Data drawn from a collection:
<<<<
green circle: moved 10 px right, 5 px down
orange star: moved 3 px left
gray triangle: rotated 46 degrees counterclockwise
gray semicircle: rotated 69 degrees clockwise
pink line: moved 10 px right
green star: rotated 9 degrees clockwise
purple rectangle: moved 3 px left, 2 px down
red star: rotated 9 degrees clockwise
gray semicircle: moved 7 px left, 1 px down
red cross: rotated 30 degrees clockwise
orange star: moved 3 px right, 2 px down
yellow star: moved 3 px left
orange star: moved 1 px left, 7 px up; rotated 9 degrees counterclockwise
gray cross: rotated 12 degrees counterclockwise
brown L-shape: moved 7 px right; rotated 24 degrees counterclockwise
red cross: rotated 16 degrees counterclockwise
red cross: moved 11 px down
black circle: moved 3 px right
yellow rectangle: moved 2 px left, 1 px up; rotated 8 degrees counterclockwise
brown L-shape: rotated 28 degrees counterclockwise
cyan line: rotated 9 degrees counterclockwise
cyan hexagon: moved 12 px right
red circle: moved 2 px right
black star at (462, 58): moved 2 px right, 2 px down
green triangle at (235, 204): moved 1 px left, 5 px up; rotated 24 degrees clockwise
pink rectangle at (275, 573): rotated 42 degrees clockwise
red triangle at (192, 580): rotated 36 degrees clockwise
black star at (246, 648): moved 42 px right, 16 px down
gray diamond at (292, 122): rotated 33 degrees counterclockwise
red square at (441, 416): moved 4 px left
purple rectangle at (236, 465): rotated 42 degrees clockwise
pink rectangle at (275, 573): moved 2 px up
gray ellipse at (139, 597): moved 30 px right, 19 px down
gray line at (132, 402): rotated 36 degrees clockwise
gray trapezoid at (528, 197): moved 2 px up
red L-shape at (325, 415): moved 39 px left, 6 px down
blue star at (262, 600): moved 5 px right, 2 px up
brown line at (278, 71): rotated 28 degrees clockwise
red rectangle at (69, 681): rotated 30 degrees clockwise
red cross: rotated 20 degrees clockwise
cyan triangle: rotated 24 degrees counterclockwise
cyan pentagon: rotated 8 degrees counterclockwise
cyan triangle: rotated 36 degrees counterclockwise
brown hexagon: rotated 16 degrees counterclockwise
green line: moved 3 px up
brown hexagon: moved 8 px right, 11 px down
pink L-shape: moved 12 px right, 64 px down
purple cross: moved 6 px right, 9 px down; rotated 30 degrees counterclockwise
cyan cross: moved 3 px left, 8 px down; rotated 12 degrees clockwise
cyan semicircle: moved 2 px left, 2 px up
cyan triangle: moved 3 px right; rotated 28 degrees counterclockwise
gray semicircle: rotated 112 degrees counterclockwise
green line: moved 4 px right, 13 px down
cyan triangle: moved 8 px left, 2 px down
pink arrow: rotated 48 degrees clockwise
>>>>
TASK TO COMPLETE: Write out every line of the entries above as a numbered list, leaving out any blank lines.

EXPECTED OUTPUT:
1. green circle: moved 10 px right, 5 px down
2. orange star: moved 3 px left
3. gray triangle: rotated 46 degrees counterclockwise
4. gray semicircle: rotated 69 degrees clockwise
5. pink line: moved 10 px right
6. green star: rotated 9 degrees clockwise
7. purple rectangle: moved 3 px left, 2 px down
8. red star: rotated 9 degrees clockwise
9. gray semicircle: moved 7 px left, 1 px down
10. red cross: rotated 30 degrees clockwise
11. orange star: moved 3 px right, 2 px down
12. yellow star: moved 3 px left
13. orange star: moved 1 px left, 7 px up; rotated 9 degrees counterclockwise
14. gray cross: rotated 12 degrees counterclockwise
15. brown L-shape: moved 7 px right; rotated 24 degrees counterclockwise
16. red cross: rotated 16 degrees counterclockwise
17. red cross: moved 11 px down
18. black circle: moved 3 px right
19. yellow rectangle: moved 2 px left, 1 px up; rotated 8 degrees counterclockwise
20. brown L-shape: rotated 28 degrees counterclockwise
21. cyan line: rotated 9 degrees counterclockwise
22. cyan hexagon: moved 12 px right
23. red circle: moved 2 px right
24. black star at (462, 58): moved 2 px right, 2 px down
25. green triangle at (235, 204): moved 1 px left, 5 px up; rotated 24 degrees clockwise
26. pink rectangle at (275, 573): rotated 42 degrees clockwise
27. red triangle at (192, 580): rotated 36 degrees clockwise
28. black star at (246, 648): moved 42 px right, 16 px down
29. gray diamond at (292, 122): rotated 33 degrees counterclockwise
30. red square at (441, 416): moved 4 px left
31. purple rectangle at (236, 465): rotated 42 degrees clockwise
32. pink rectangle at (275, 573): moved 2 px up
33. gray ellipse at (139, 597): moved 30 px right, 19 px down
34. gray line at (132, 402): rotated 36 degrees clockwise
35. gray trapezoid at (528, 197): moved 2 px up
36. red L-shape at (325, 415): moved 39 px left, 6 px down
37. blue star at (262, 600): moved 5 px right, 2 px up
38. brown line at (278, 71): rotated 28 degrees clockwise
39. red rectangle at (69, 681): rotated 30 degrees clockwise
40. red cross: rotated 20 degrees clockwise
41. cyan triangle: rotated 24 degrees counterclockwise
42. cyan pentagon: rotated 8 degrees counterclockwise
43. cyan triangle: rotated 36 degrees counterclockwise
44. brown hexagon: rotated 16 degrees counterclockwise
45. green line: moved 3 px up
46. brown hexagon: moved 8 px right, 11 px down
47. pink L-shape: moved 12 px right, 64 px down
48. purple cross: moved 6 px right, 9 px down; rotated 30 degrees counterclockwise
49. cyan cross: moved 3 px left, 8 px down; rotated 12 degrees clockwise
50. cyan semicircle: moved 2 px left, 2 px up
51. cyan triangle: moved 3 px right; rotated 28 degrees counterclockwise
52. gray semicircle: rotated 112 degrees counterclockwise
53. green line: moved 4 px right, 13 px down
54. cyan triangle: moved 8 px left, 2 px down
55. pink arrow: rotated 48 degrees clockwise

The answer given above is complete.